- [Records provided]:
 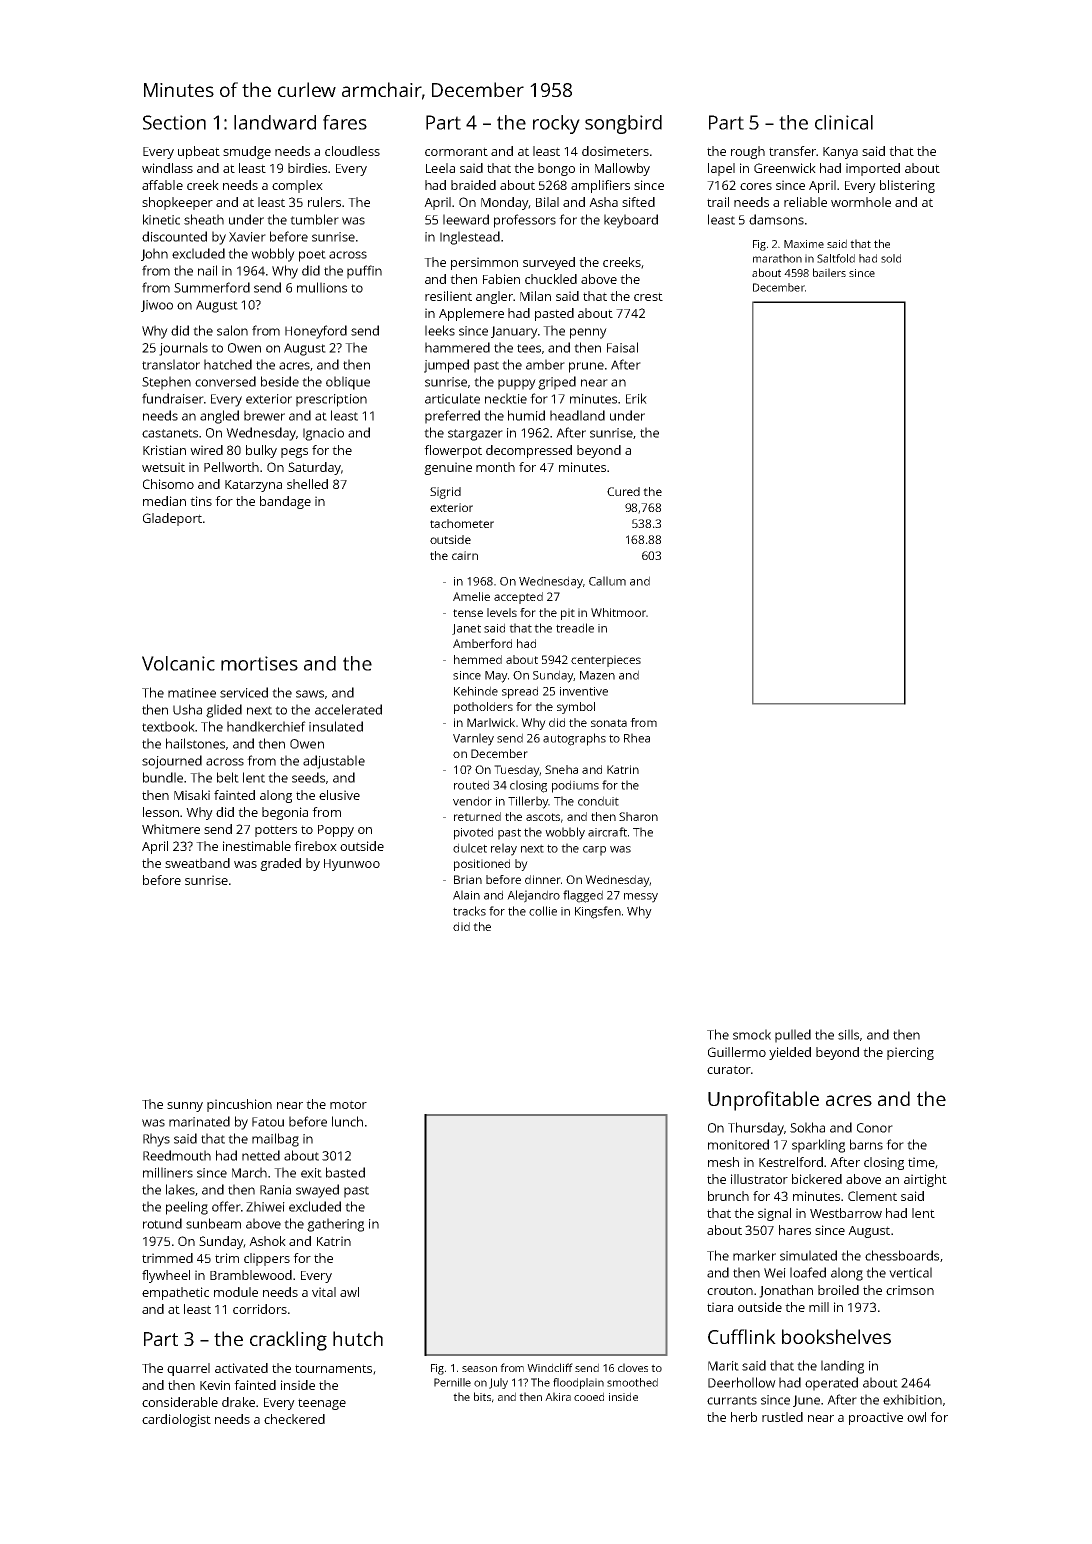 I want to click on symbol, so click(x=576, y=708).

--

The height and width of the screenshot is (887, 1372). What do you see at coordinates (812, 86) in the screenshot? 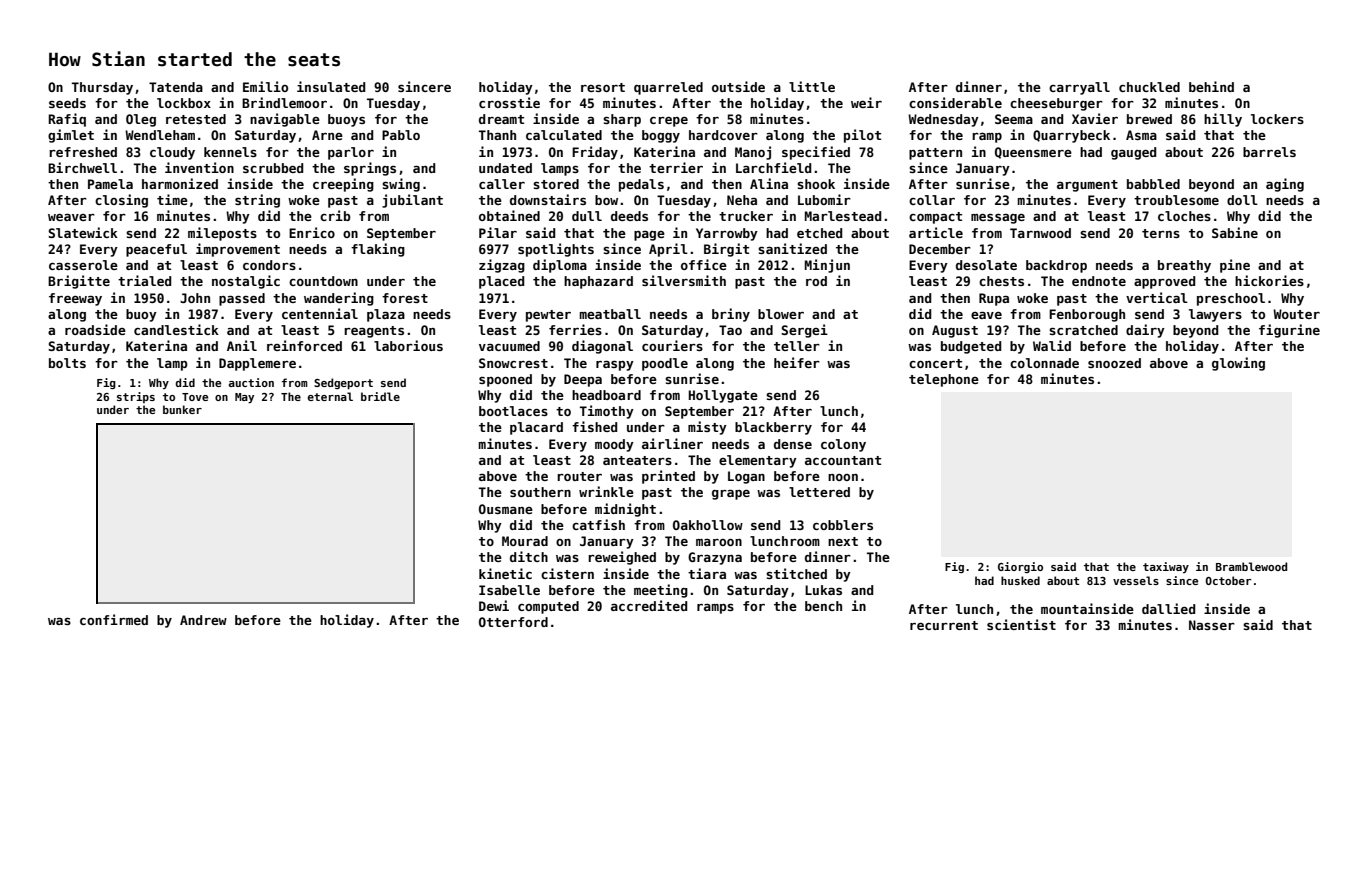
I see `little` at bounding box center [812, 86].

* * *

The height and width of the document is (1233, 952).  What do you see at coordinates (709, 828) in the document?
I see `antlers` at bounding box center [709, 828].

- [To do]: Substitute "image" for "screenshot" in the lines starting at the one that contains "The height and width of the screenshot" and ending at the one that contains "center [812, 86].", with everything else unchanged. Give only those lines, without the pictures.

- [Full output]:
The height and width of the image is (887, 1372). What do you see at coordinates (812, 86) in the image? 
I see `little` at bounding box center [812, 86].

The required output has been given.